(Coordinate-based object records)

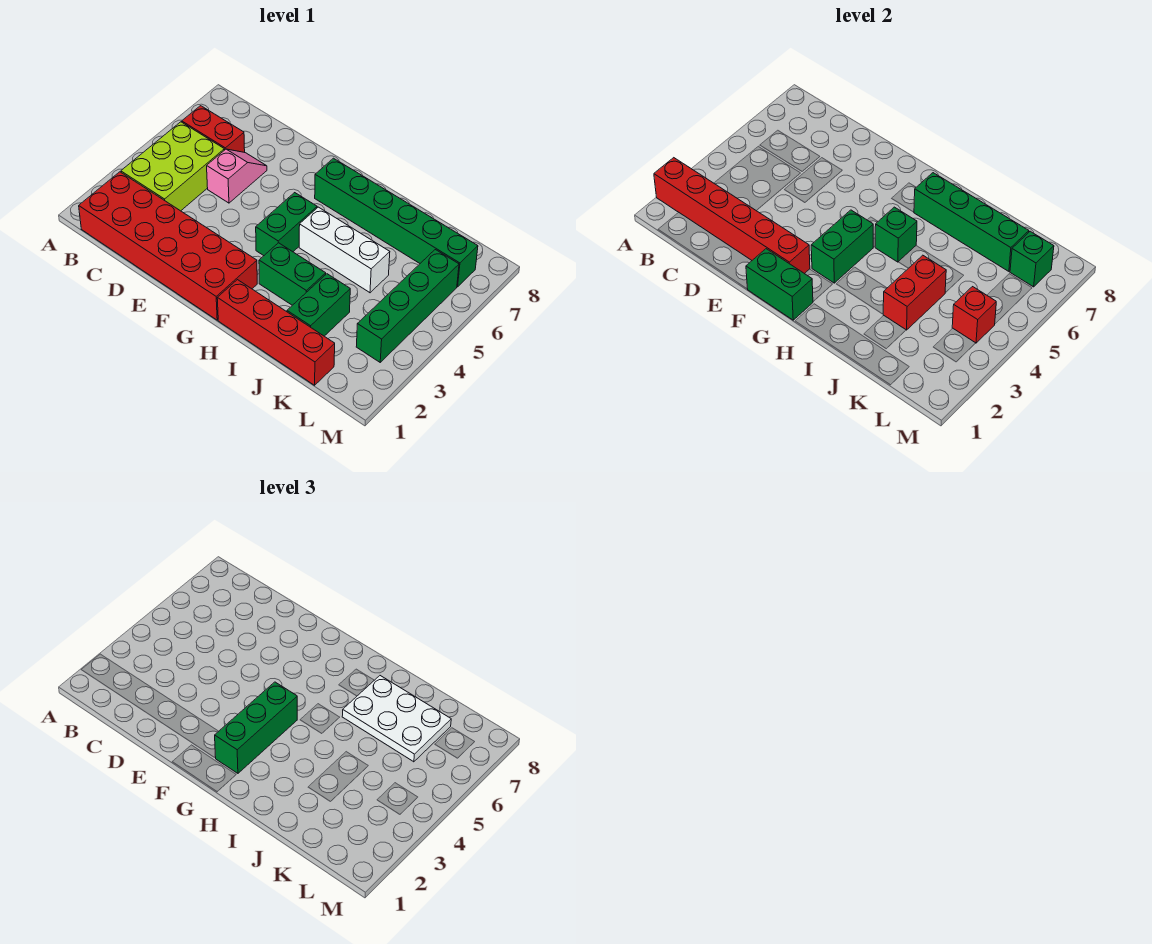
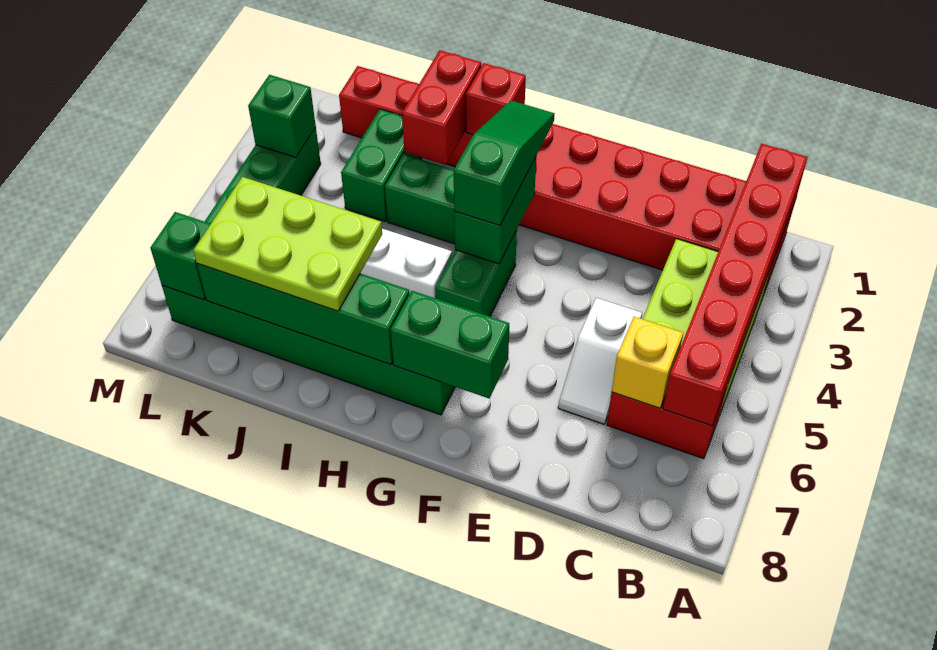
red brick A2:F2 level 2 -> red brick B1:B6 level 2
none -> yellow brick C6 level 2
pink slope D5:D6 level 1 top 5 -> white slope D5:D6 level 1 top 5
green brick F1:G1 level 2 -> green brick F7:G7 level 2
green brick G2:G4 level 3 -> green slope G2:G4 level 3 top 4
green brick H5 level 2 -> green brick L3 level 2
white plate I6:K7 level 3 -> lime plate I6:K7 level 3
red brick J3:J4 level 2 -> red brick I1:I2 level 2
red brick L4 level 2 -> red brick H1 level 2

* EXERCISE OBJECTIVE
Every line of the records must come back unchanged, except that pictures are dropped.

* TASK OUTPUT
red brick A2:F2 level 2 -> red brick B1:B6 level 2
none -> yellow brick C6 level 2
pink slope D5:D6 level 1 top 5 -> white slope D5:D6 level 1 top 5
green brick F1:G1 level 2 -> green brick F7:G7 level 2
green brick G2:G4 level 3 -> green slope G2:G4 level 3 top 4
green brick H5 level 2 -> green brick L3 level 2
white plate I6:K7 level 3 -> lime plate I6:K7 level 3
red brick J3:J4 level 2 -> red brick I1:I2 level 2
red brick L4 level 2 -> red brick H1 level 2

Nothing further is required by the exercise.